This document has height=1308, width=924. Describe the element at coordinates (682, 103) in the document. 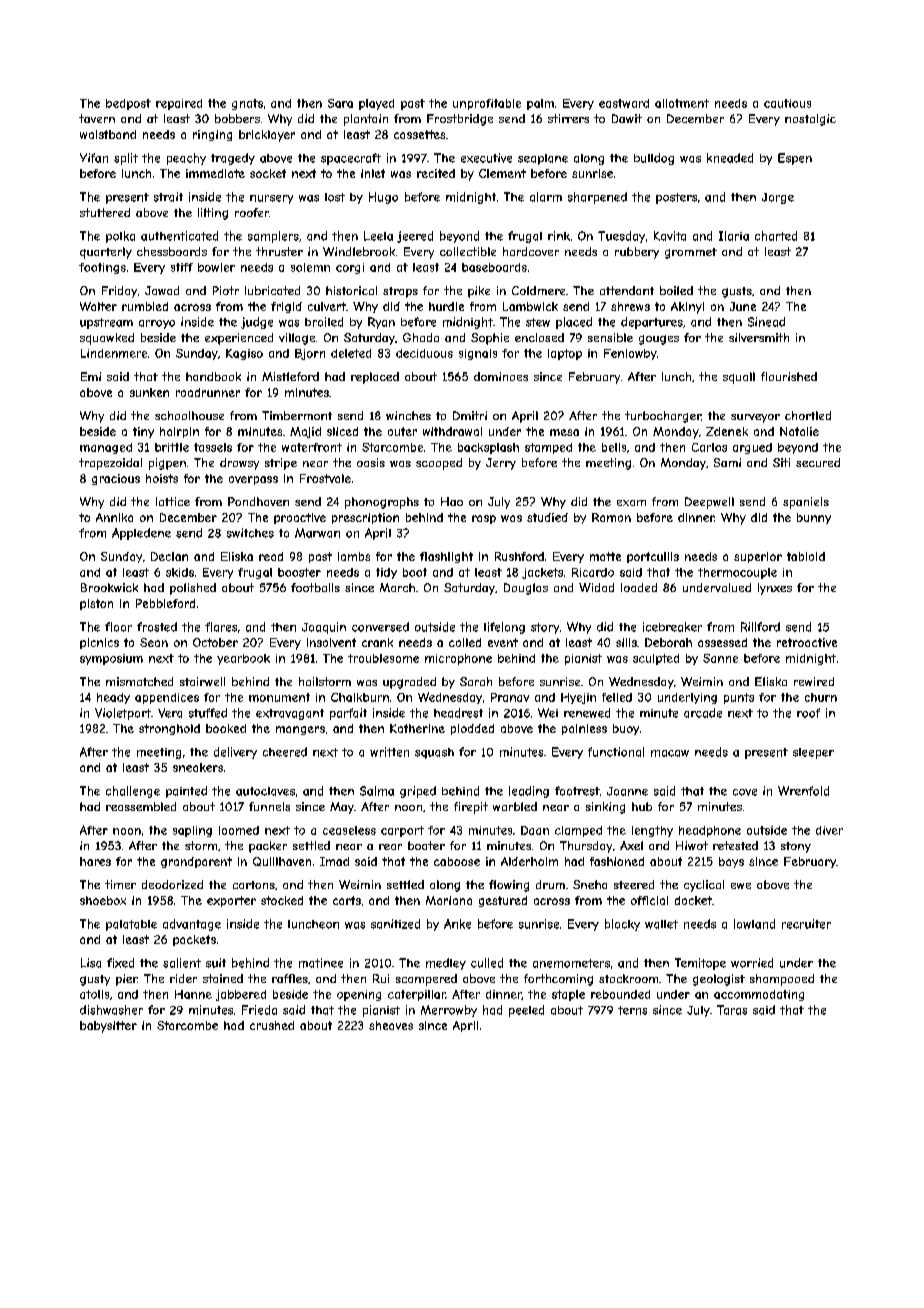

I see `allotment` at that location.
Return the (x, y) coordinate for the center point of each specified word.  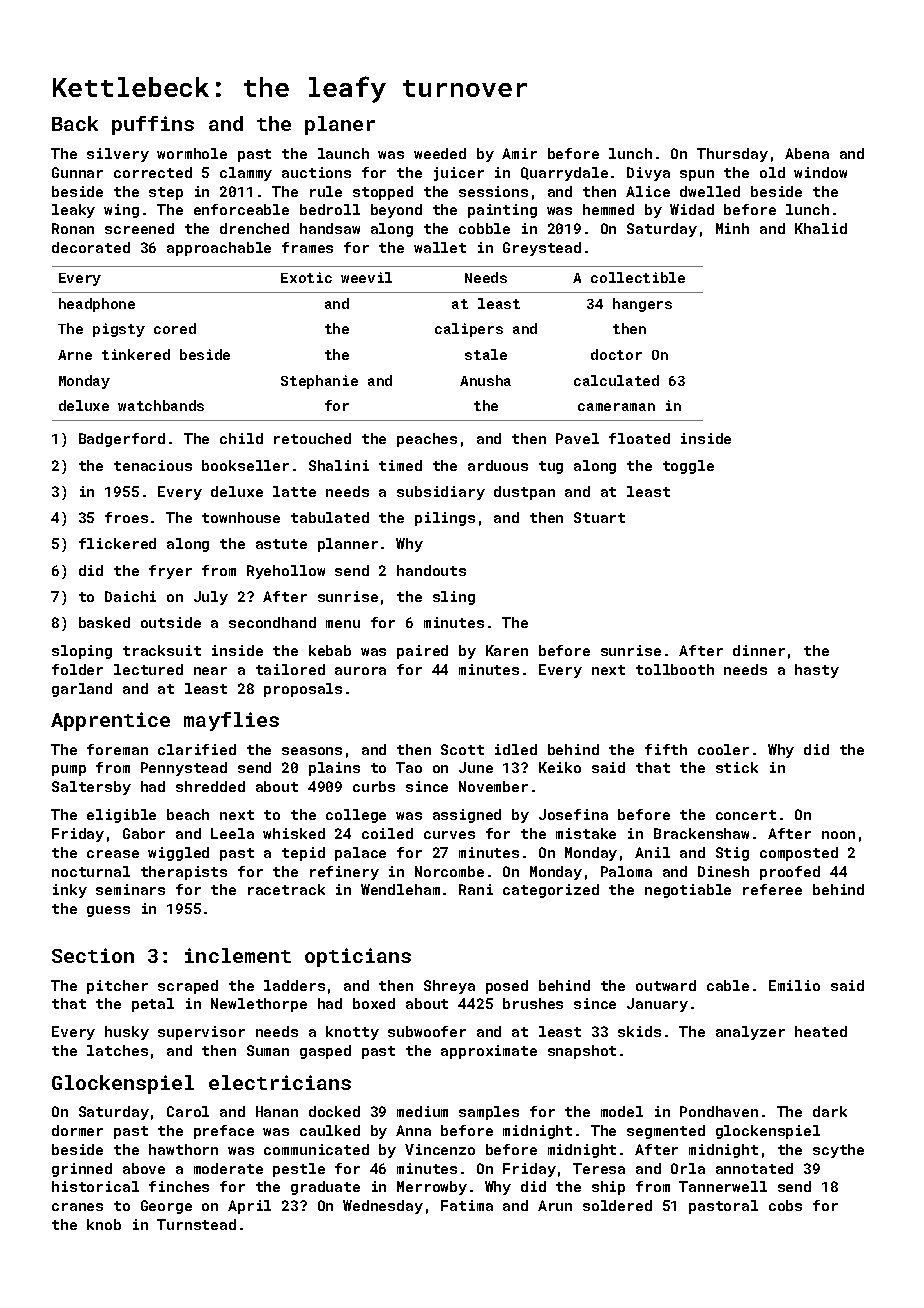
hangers (642, 305)
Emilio (794, 985)
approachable (219, 249)
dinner (759, 650)
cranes (77, 1207)
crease (113, 854)
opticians (358, 957)
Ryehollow (286, 572)
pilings (445, 519)
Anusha (485, 380)
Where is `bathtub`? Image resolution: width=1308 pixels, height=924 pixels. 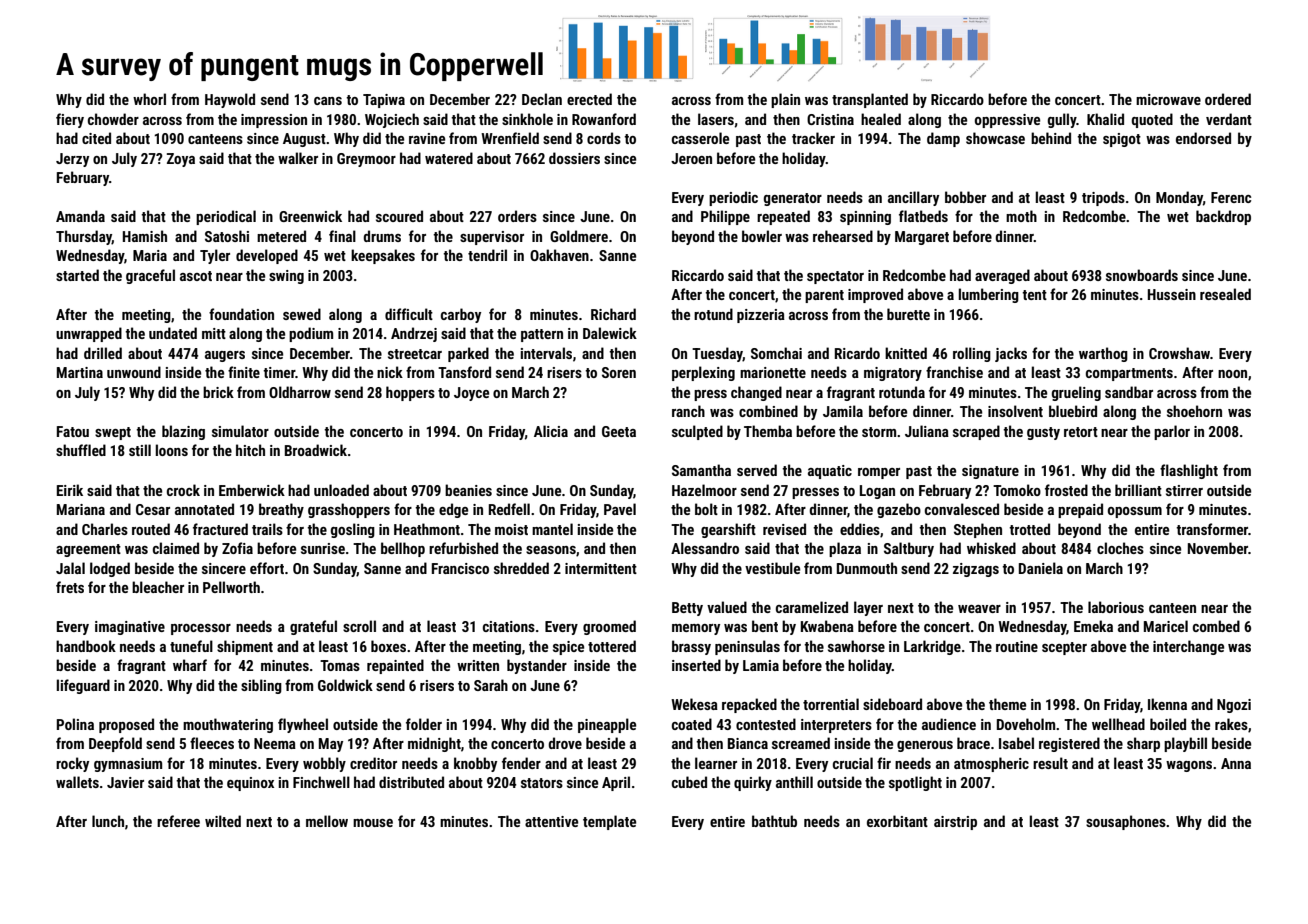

........

• Task directions: Can you put the lines above into a JSON list of strings, one string per line with blank lines left out, and omit the pictures?

• Response:
[
  "This document has height=1308, width=924. Describe the element at coordinates (682, 103) in the document. ",
  "I see `allotment` at that location.",
  "Return the (x, y) coordinate for the center point of each specified word.  ",
  "hangers (642, 305)",
  "Emilio (794, 985)",
  "approachable (219, 249)",
  "dinner (759, 650)",
  "cranes (77, 1207)",
  "crease (113, 854)",
  "opticians (358, 957)",
  "Ryehollow (286, 572)",
  "pilings (445, 519)",
  "Anusha (485, 380)",
  "Where is `bathtub`? Image resolution: width=1308 pixels, height=924 pixels. "
]